┏━━

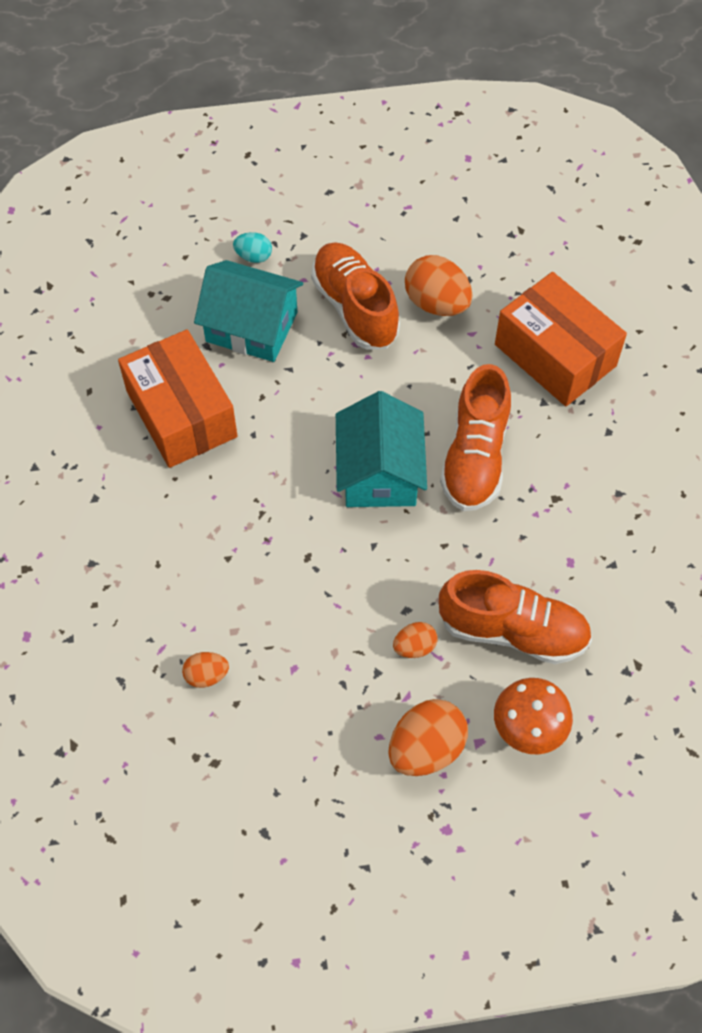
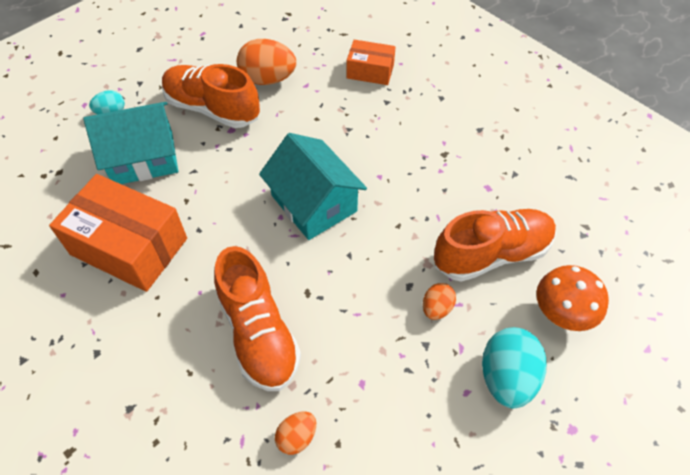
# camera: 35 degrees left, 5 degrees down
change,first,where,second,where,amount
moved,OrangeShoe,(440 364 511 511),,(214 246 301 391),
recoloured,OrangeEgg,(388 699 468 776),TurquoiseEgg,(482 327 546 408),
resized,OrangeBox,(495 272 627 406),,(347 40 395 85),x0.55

┗━━

Only the lines from the one holding "change,first,where,second,where,amount" to the end of the listing are to be written out, word for word.

change,first,where,second,where,amount
moved,OrangeShoe,(440 364 511 511),,(214 246 301 391),
recoloured,OrangeEgg,(388 699 468 776),TurquoiseEgg,(482 327 546 408),
resized,OrangeBox,(495 272 627 406),,(347 40 395 85),x0.55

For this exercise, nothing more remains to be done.